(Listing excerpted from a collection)
|---|

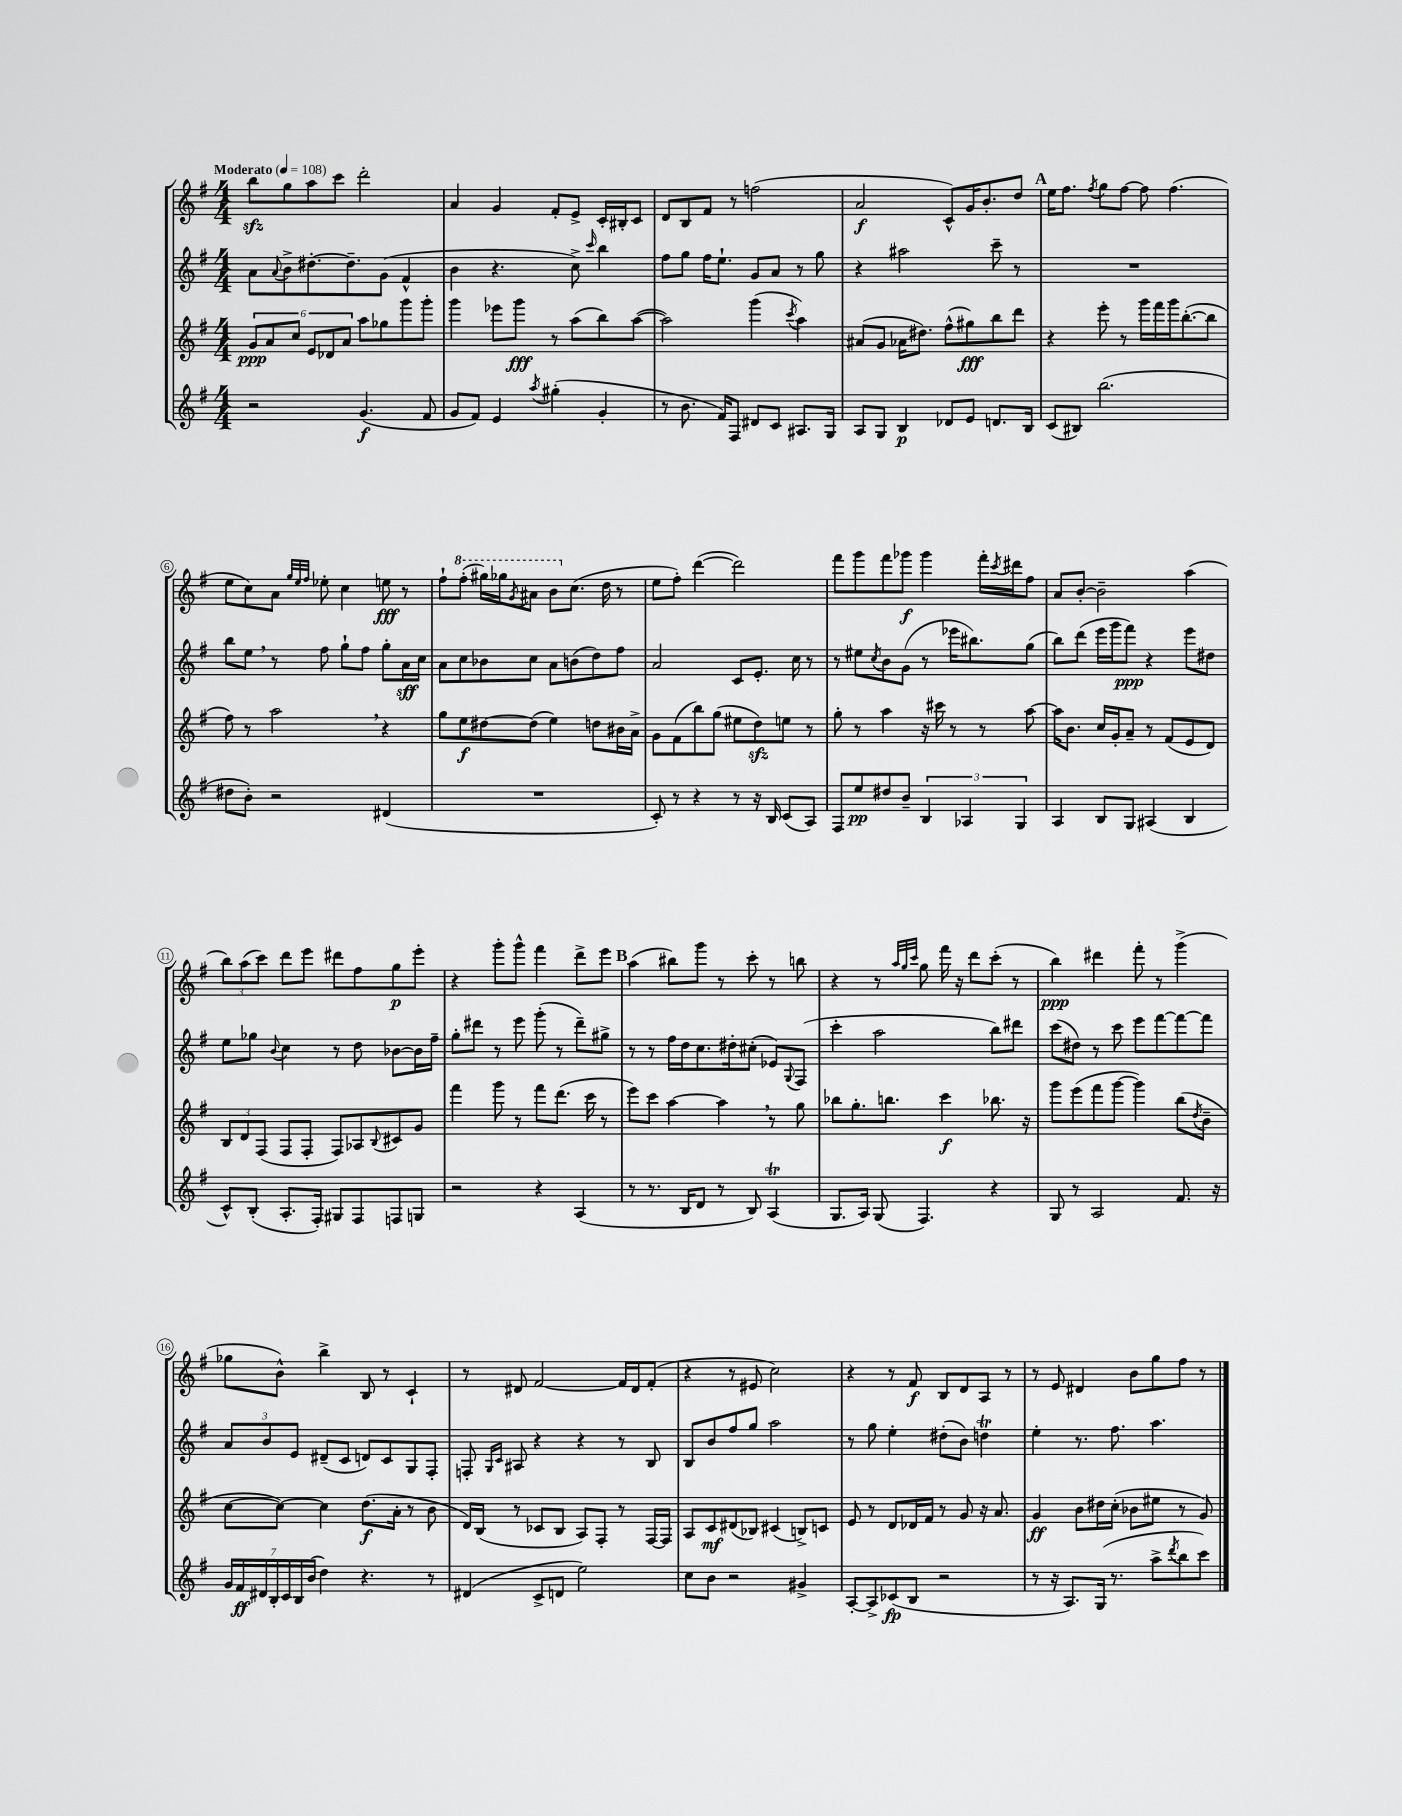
<<
\new StaffGroup <<
\new Staff = "s0" {
    \clef treble \key g \major \numericTimeSignature \time 4/4 \tempo "Moderato" 4 = 108
    b''8\sfz g''8 a''8 c'''8 d'''2-. |
    a'4 g'4 fis'8-. e'8-> c'16-. bis16-. c'8 |
    d'8 b8 fis'8 r8 f''2( |
    a'2\f c'8-^) g'16 b'8.-. d''8 |
    \mark \markup { \bold "A" } e''16 fis''8. \acciaccatura { fis''8 } g''8 fis''8~ fis''8 fis''4.( |
    e''8 c''8) a'8 \grace { g''32 e''32 fis''32 } ees''8-. c''4 e''8\fff r8 |
    fis''8-! \ottava #1 fis'''8-.( gis'''16) ges'''16 \acciaccatura { g''8 } ais''8 b''8 \ottava #0 c''8.( d''16 r8 |
    e''8 fis''8-.) d'''4~( d'''2) |
    fis'''8 g'''8 fis'''8 ges'''8\f ges'''4 fis'''16-. \acciaccatura { c'''8 } dis'''16 fis''8 |
    a'8 b'8~-. b'2-- a''4( |
    \tuplet 3/2 { b''8) a''8( c'''8) } d'''8 e'''8 dis'''8 fis''8 g''8\p e'''8-. |
    r4 g'''8-. g'''8-^ fis'''4 d'''8-> e'''8 |
    \mark \markup { \bold "B" } a''4( bis''8) g'''8 r8 c'''8-. r8 b''8 |
    r4 r8 \grace { a''32 g''32 c'''32 } g''8 fis'''16 r16 d'''8 c'''8-.( r8 |
    b''4\ppp) dis'''4 fis'''8-. r8 g'''4->( |
    ges''8 b'8-^) b''4-> b8 r8 c'4-! |
    r8 dis'8 fis'2~ fis'16 dis'16 fis'8-.( |
    r4 r8 eis'8 c''2) |
    r4 r8 fis'8\f b8 d'8 a8 r8 |
    r8 e'8 dis'4 b'8 g''8 fis''8 r8 \bar "|." |
}
\new Staff = "s1" {
    \clef treble \key g \major \numericTimeSignature \time 4/4
    a'8 \appoggiatura { a'8 } b'8-> dis''8.~-. dis''8.-- g'8( fis'4-^ |
    b'4 r4. c''8->) \grace { c'''16 } b''4 |
    fis''8 g''8 fis''16 e''8.-! g'8 a'8 r8 g''8 |
    r4 ais''2 c'''8-- r8 |
    \mark \markup { \bold "A" } R1 |
    b''8 e''8 \breathe r8 fis''8 g''8-! fis''8 g''8-. a'16\sff c''16 |
    a'8 c''8 bes'8 c''8 a'8 b'8( d''8) fis''8 |
    a'2 c'8 e'8.-. c''16 r8 |
    r8 eis''8 \acciaccatura { c''8 } b'8 g'8( r8 ees'''16 bis''8.) g''8( |
    b''8) d'''8( e'''16 g'''16 fis'''8\ppp) r4 e'''8 dis''8 |
    e''8 ges''8 \appoggiatura { b'8 } c''4 r8 d''8 bes'8~ bes'16 fis''16-- |
    g''8-. dis'''8 r8 e'''8 g'''8-.( r8 dis'''8--) gis''8-> |
    \mark \markup { \bold "B" } r8 r8 fis''16 d''16 c''8. dis''16-. cis''8-.( ees'8) \appoggiatura { g8 } fis8( |
    c'''4-. a''2 b''8) dis'''8 |
    c'''8( dis''8) r8 c'''8 e'''8 fis'''8~ fis'''8~ fis'''8 |
    \tuplet 3/2 { a'8 b'8 e'8 } dis'8--( c'8 d'8) c'8 g8 fis8-. |
    f8-. \grace { g16 c'16 } ais8 r4 r4 r8 b8 |
    b8 b'8 fis''8 g''8 a''2 |
    r8 g''8 e''4-. dis''8-.( b'8) d''4\trill |
    e''4-. r8. fis''8. a''4. \bar "|." |
}
\new Staff = "s2" {
    \clef treble \key g \major \numericTimeSignature \time 4/4
    \tuplet 6/4 { g'8\ppp a'8 c''8 e'8 des'8 a'8 } a''8 ges''8 g'''8 g'''8-. |
    g'''4 ees'''8 g'''8\fff r8 a''8( b''8) a''8~( |
    a''2) g'''4( \acciaccatura { c'''8 } a''4) |
    ais'8( g'8 aes'16 dis''8.) fis''8-^( gis''8\fff) b''8 d'''8 |
    \mark \markup { \bold "A" } r4 e'''8-. r8 g'''16 fis'''16 g'''16 b''8.~-.( b''8 |
    fis''8) r8 a''2 \breathe r4 |
    g''8 e''8\f dis''8~ dis''8( e''4) d''8 bis'16 a'16-> |
    g'8 fis'8( b''8) g''8( eis''8 d''8\sfz) e''8 r8 |
    g''8-. r8 a''4 r16 cis'''16 r8 r8 a''8~ |
    a''16 b'8. c''16 g'16-. a'8-- r8 fis'8( e'8 d'8) |
    \tuplet 3/2 { b8 d'8 fis8( } fis8 fis8-. fis8) aes8 \appoggiatura { b8 } cis'8 g'8 |
    fis'''4 g'''8 r8 fis'''8 d'''8.( c'''16 r8 |
    \mark \markup { \bold "B" } e'''8) c'''8 a''4~ a''4 \breathe r8 g''8 |
    bes''8 g''8.-. b''8. c'''4\f bes''8. r16 |
    g'''8 e'''8( fis'''8 g'''8~ g'''4) b''8( \acciaccatura { d''8 } b'8-- |
    c''8~ c''8~) c''4 d''8.\f( a'16-. r8 b'8 |
    d'16) b16( r8 ces'8 b8 a8) fis8-. r8 fis16~ fis16 |
    a8 c'8\mf dis'8( bes8) cis'4( b8->) c'8 |
    e'8 r8 d'8 des'16 fis'16 r8 g'8 r16 a'8. |
    g'4\ff b'8 dis''16 c''16-.( bes'8 eis''8 r8 g'8) \bar "|." |
}
\new Staff = "s3" {
    \clef treble \key g \major \numericTimeSignature \time 4/4
    r2 g'4.\f( fis'8 |
    g'8 fis'8) e'4 \acciaccatura { a''8 } gis''4-.( g'4-. |
    r8 b'8. fis'16) fis8 dis'8 c'8 ais8. g16 |
    a8 g8 b4\p des'8 e'8 d'8. b16 |
    \mark \markup { \bold "A" } c'8( bis8) b''2.( |
    dis''8 b'8-.) r2 dis'4( |
    R1 |
    c'8-.) r8 r4 r8 r16 b16 c'8( a8) |
    fis8 e''8\pp dis''8 b'8-- \tuplet 3/2 { b4 aes4 g4 } |
    a4 b8 g8 ais4( b4 |
    c'8-^) b8-.( a8.-. fis16-.) gis8 fis8 f8 g8 |
    r2 r4 a4( |
    \mark \markup { \bold "B" } r8 r8. b16 d'8 r8 b8) a4\trill( |
    g8. a16) g8( fis4.) r4 |
    g8 r8 a2 fis'8. r16 |
    \tuplet 7/4 { g'16 fis'16\ff dis'16 b16-. c'16 b16 b'16( } d''4) r4. r8 |
    dis'4( c'8-> d'8 e''2) |
    c''8 b'8 r2 gis'4-> |
    a8~-. a8-> ces'8\fp( b8 r2 |
    r8 r16 a8.) g16( r8. a''8-> \acciaccatura { d'''8 } b''8 c'''8) \bar "|." |
}
>>
>>
\layout { \context { \Score \override BarNumber.stencil = #(make-stencil-circler 0.1 0.3 ly:text-interface::print) } }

|---|

_Task instructions_: Put every line of the listing above into a JSON list of strings, one string per line, skipping blank lines. Leave the picture out of the answer.

_Problem solution_:
[
  "<<",
  "\\new StaffGroup <<",
  "\\new Staff = \"s0\" {",
  "    \\clef treble \\key g \\major \\numericTimeSignature \\time 4/4 \\tempo \"Moderato\" 4 = 108",
  "    b''8\\sfz g''8 a''8 c'''8 d'''2-. |",
  "    a'4 g'4 fis'8-. e'8-> c'16-. bis16-. c'8 |",
  "    d'8 b8 fis'8 r8 f''2( |",
  "    a'2\\f c'8-^) g'16 b'8.-. d''8 |",
  "    \\mark \\markup { \\bold \"A\" } e''16 fis''8. \\acciaccatura { fis''8 } g''8 fis''8~ fis''8 fis''4.( |",
  "    e''8 c''8) a'8 \\grace { g''32 e''32 fis''32 } ees''8-. c''4 e''8\\fff r8 |",
  "    fis''8-! \\ottava #1 fis'''8-.( gis'''16) ges'''16 \\acciaccatura { g''8 } ais''8 b''8 \\ottava #0 c''8.( d''16 r8 |",
  "    e''8 fis''8-.) d'''4~( d'''2) |",
  "    fis'''8 g'''8 fis'''8 ges'''8\\f ges'''4 fis'''16-. \\acciaccatura { c'''8 } dis'''16 fis''8 |",
  "    a'8 b'8~-. b'2-- a''4( |",
  "    \\tuplet 3/2 { b''8) a''8( c'''8) } d'''8 e'''8 dis'''8 fis''8 g''8\\p e'''8-. |",
  "    r4 g'''8-. g'''8-^ fis'''4 d'''8-> e'''8 |",
  "    \\mark \\markup { \\bold \"B\" } a''4( bis''8) g'''8 r8 c'''8-. r8 b''8 |",
  "    r4 r8 \\grace { a''32 g''32 c'''32 } g''8 fis'''16 r16 d'''8 c'''8-.( r8 |",
  "    b''4\\ppp) dis'''4 fis'''8-. r8 g'''4->( |",
  "    ges''8 b'8-^) b''4-> b8 r8 c'4-! |",
  "    r8 dis'8 fis'2~ fis'16 dis'16 fis'8-.( |",
  "    r4 r8 eis'8 c''2) |",
  "    r4 r8 fis'8\\f b8 d'8 a8 r8 |",
  "    r8 e'8 dis'4 b'8 g''8 fis''8 r8 \\bar \"|.\" |",
  "}",
  "\\new Staff = \"s1\" {",
  "    \\clef treble \\key g \\major \\numericTimeSignature \\time 4/4",
  "    a'8 \\appoggiatura { a'8 } b'8-> dis''8.~-. dis''8.-- g'8( fis'4-^ |",
  "    b'4 r4. c''8->) \\grace { c'''16 } b''4 |",
  "    fis''8 g''8 fis''16 e''8.-! g'8 a'8 r8 g''8 |",
  "    r4 ais''2 c'''8-- r8 |",
  "    \\mark \\markup { \\bold \"A\" } R1 |",
  "    b''8 e''8 \\breathe r8 fis''8 g''8-! fis''8 g''8-. a'16\\sff c''16 |",
  "    a'8 c''8 bes'8 c''8 a'8 b'8( d''8) fis''8 |",
  "    a'2 c'8 e'8.-. c''16 r8 |",
  "    r8 eis''8 \\acciaccatura { c''8 } b'8 g'8( r8 ees'''16 bis''8.) g''8( |",
  "    b''8) d'''8( e'''16 g'''16 fis'''8\\ppp) r4 e'''8 dis''8 |",
  "    e''8 ges''8 \\appoggiatura { b'8 } c''4 r8 d''8 bes'8~ bes'16 fis''16-- |",
  "    g''8-. dis'''8 r8 e'''8 g'''8-.( r8 dis'''8--) gis''8-> |",
  "    \\mark \\markup { \\bold \"B\" } r8 r8 fis''16 d''16 c''8. dis''16-. cis''8-.( ees'8) \\appoggiatura { g8 } fis8( |",
  "    c'''4-. a''2 b''8) dis'''8 |",
  "    c'''8( dis''8) r8 c'''8 e'''8 fis'''8~ fis'''8~ fis'''8 |",
  "    \\tuplet 3/2 { a'8 b'8 e'8 } dis'8--( c'8 d'8) c'8 g8 fis8-. |",
  "    f8-. \\grace { g16 c'16 } ais8 r4 r4 r8 b8 |",
  "    b8 b'8 fis''8 g''8 a''2 |",
  "    r8 g''8 e''4-. dis''8-.( b'8) d''4\\trill |",
  "    e''4-. r8. fis''8. a''4. \\bar \"|.\" |",
  "}",
  "\\new Staff = \"s2\" {",
  "    \\clef treble \\key g \\major \\numericTimeSignature \\time 4/4",
  "    \\tuplet 6/4 { g'8\\ppp a'8 c''8 e'8 des'8 a'8 } a''8 ges''8 g'''8 g'''8-. |",
  "    g'''4 ees'''8 g'''8\\fff r8 a''8( b''8) a''8~( |",
  "    a''2) g'''4( \\acciaccatura { c'''8 } a''4) |",
  "    ais'8( g'8 aes'16 dis''8.) fis''8-^( gis''8\\fff) b''8 d'''8 |",
  "    \\mark \\markup { \\bold \"A\" } r4 e'''8-. r8 g'''16 fis'''16 g'''16 b''8.~-.( b''8 |",
  "    fis''8) r8 a''2 \\breathe r4 |",
  "    g''8 e''8\\f dis''8~ dis''8( e''4) d''8 bis'16 a'16-> |",
  "    g'8 fis'8( b''8) g''8( eis''8 d''8\\sfz) e''8 r8 |",
  "    g''8-. r8 a''4 r16 cis'''16 r8 r8 a''8~ |",
  "    a''16 b'8. c''16 g'16-. a'8-- r8 fis'8( e'8 d'8) |",
  "    \\tuplet 3/2 { b8 d'8 fis8( } fis8 fis8-. fis8) aes8 \\appoggiatura { b8 } cis'8 g'8 |",
  "    fis'''4 g'''8 r8 fis'''8 d'''8.( c'''16 r8 |",
  "    \\mark \\markup { \\bold \"B\" } e'''8) c'''8 a''4~ a''4 \\breathe r8 g''8 |",
  "    bes''8 g''8.-. b''8. c'''4\\f bes''8. r16 |",
  "    g'''8 e'''8( fis'''8 g'''8~ g'''4) b''8( \\acciaccatura { d''8 } b'8-- |",
  "    c''8~ c''8~) c''4 d''8.\\f( a'16-. r8 b'8 |",
  "    d'16) b16( r8 ces'8 b8 a8) fis8-. r8 fis16~ fis16 |",
  "    a8 c'8\\mf dis'8( bes8) cis'4( b8->) c'8 |",
  "    e'8 r8 d'8 des'16 fis'16 r8 g'8 r16 a'8. |",
  "    g'4\\ff b'8 dis''16 c''16-.( bes'8 eis''8 r8 g'8) \\bar \"|.\" |",
  "}",
  "\\new Staff = \"s3\" {",
  "    \\clef treble \\key g \\major \\numericTimeSignature \\time 4/4",
  "    r2 g'4.\\f( fis'8 |",
  "    g'8 fis'8) e'4 \\acciaccatura { a''8 } gis''4-.( g'4-. |",
  "    r8 b'8. fis'16) fis8 dis'8 c'8 ais8. g16 |",
  "    a8 g8 b4\\p des'8 e'8 d'8. b16 |",
  "    \\mark \\markup { \\bold \"A\" } c'8( bis8) b''2.( |",
  "    dis''8 b'8-.) r2 dis'4( |",
  "    R1 |",
  "    c'8-.) r8 r4 r8 r16 b16 c'8( a8) |",
  "    fis8 e''8\\pp dis''8 b'8-- \\tuplet 3/2 { b4 aes4 g4 } |",
  "    a4 b8 g8 ais4( b4 |",
  "    c'8-^) b8-.( a8.-. fis16-.) gis8 fis8 f8 g8 |",
  "    r2 r4 a4( |",
  "    \\mark \\markup { \\bold \"B\" } r8 r8. b16 d'8 r8 b8) a4\\trill( |",
  "    g8. a16) g8( fis4.) r4 |",
  "    g8 r8 a2 fis'8. r16 |",
  "    \\tuplet 7/4 { g'16 fis'16\\ff dis'16 b16-. c'16 b16 b'16( } d''4) r4. r8 |",
  "    dis'4( c'8-> d'8 e''2) |",
  "    c''8 b'8 r2 gis'4-> |",
  "    a8~-. a8-> ces'8\\fp( b8 r2 |",
  "    r8 r16 a8.) g16( r8. a''8-> \\acciaccatura { d'''8 } b''8 c'''8) \\bar \"|.\" |",
  "}",
  ">>",
  ">>",
  "\\layout { \\context { \\Score \\override BarNumber.stencil = #(make-stencil-circler 0.1 0.3 ly:text-interface::print) } }"
]